Record excerpts →
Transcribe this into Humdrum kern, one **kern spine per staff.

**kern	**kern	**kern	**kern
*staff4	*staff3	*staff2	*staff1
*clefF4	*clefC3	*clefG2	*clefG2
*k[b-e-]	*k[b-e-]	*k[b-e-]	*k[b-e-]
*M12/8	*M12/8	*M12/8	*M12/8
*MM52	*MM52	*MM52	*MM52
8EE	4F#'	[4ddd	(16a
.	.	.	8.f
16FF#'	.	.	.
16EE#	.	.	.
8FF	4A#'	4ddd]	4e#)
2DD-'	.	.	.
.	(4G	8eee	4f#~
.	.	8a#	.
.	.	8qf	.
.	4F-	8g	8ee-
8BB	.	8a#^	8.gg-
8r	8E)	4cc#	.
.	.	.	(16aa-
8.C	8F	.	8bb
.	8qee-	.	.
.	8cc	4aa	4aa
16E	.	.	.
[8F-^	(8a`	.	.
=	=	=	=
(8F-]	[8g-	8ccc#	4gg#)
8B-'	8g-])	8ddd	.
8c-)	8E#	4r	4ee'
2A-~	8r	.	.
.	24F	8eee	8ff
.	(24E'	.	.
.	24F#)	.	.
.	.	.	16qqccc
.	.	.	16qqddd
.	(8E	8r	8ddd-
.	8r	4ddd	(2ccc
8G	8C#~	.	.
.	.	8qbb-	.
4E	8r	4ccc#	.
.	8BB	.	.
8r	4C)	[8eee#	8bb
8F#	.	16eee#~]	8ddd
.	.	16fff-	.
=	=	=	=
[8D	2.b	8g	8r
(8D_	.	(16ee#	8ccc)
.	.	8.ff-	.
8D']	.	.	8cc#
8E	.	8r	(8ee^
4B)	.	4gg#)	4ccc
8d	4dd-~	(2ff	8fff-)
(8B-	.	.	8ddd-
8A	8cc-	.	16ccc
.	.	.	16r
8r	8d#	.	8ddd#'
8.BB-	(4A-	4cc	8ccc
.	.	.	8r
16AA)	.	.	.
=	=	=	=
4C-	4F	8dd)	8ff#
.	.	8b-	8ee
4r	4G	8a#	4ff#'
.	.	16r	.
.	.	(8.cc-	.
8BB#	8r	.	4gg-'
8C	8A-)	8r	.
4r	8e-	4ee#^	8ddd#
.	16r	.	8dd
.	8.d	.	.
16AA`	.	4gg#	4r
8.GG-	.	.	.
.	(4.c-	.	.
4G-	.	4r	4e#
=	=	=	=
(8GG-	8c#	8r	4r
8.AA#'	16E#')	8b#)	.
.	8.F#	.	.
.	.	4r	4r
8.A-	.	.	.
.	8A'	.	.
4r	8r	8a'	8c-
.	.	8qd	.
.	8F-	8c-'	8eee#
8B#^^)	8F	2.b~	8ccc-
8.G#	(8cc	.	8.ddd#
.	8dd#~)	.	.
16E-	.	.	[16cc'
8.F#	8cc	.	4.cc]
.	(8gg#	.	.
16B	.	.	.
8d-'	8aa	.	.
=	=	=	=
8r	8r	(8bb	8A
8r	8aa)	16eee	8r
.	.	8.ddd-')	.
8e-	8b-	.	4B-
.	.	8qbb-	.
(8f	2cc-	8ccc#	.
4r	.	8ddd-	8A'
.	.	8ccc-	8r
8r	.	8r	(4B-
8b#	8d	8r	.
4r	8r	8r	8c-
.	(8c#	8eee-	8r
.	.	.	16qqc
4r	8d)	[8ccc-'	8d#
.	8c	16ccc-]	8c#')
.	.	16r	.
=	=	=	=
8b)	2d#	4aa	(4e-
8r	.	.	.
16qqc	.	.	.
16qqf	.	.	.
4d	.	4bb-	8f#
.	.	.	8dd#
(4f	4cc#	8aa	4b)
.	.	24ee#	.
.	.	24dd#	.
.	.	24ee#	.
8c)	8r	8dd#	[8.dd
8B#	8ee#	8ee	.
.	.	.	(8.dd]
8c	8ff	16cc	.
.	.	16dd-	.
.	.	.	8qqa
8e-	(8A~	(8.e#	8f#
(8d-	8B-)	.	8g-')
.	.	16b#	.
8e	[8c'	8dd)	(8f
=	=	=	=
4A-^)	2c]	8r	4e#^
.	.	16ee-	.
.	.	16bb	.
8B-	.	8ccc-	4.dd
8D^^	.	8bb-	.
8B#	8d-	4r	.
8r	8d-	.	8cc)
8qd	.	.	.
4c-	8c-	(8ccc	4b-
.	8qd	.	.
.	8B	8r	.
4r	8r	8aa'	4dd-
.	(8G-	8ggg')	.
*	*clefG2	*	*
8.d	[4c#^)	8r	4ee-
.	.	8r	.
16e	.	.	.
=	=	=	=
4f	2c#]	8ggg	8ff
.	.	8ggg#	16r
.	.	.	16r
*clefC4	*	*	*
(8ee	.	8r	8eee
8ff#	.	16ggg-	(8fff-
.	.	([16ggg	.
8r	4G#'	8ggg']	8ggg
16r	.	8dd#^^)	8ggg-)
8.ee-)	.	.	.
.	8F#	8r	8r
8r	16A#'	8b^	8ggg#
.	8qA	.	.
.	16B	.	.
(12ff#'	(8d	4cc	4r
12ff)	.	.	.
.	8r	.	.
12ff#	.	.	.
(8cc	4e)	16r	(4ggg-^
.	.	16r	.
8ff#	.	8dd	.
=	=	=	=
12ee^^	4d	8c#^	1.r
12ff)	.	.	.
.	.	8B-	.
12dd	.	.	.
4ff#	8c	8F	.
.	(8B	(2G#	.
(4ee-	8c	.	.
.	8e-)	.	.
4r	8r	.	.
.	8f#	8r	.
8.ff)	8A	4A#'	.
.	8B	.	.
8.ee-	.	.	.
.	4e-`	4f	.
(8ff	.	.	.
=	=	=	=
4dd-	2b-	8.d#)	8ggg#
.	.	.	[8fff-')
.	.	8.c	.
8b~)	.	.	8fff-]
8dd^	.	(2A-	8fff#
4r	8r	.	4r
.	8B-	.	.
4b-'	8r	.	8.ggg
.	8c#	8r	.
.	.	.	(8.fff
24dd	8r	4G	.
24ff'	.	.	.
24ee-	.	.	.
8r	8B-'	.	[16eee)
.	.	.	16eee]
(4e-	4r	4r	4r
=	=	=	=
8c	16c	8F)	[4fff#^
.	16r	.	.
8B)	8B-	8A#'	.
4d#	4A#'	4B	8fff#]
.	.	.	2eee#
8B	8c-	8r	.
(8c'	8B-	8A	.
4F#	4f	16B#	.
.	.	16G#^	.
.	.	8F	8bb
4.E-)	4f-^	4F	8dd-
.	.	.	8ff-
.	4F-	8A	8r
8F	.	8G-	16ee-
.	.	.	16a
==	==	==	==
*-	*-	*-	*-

What is expected →
Count the lines in the items above that contain the string "kern", and reply with only that number.

Output for this exercise →
2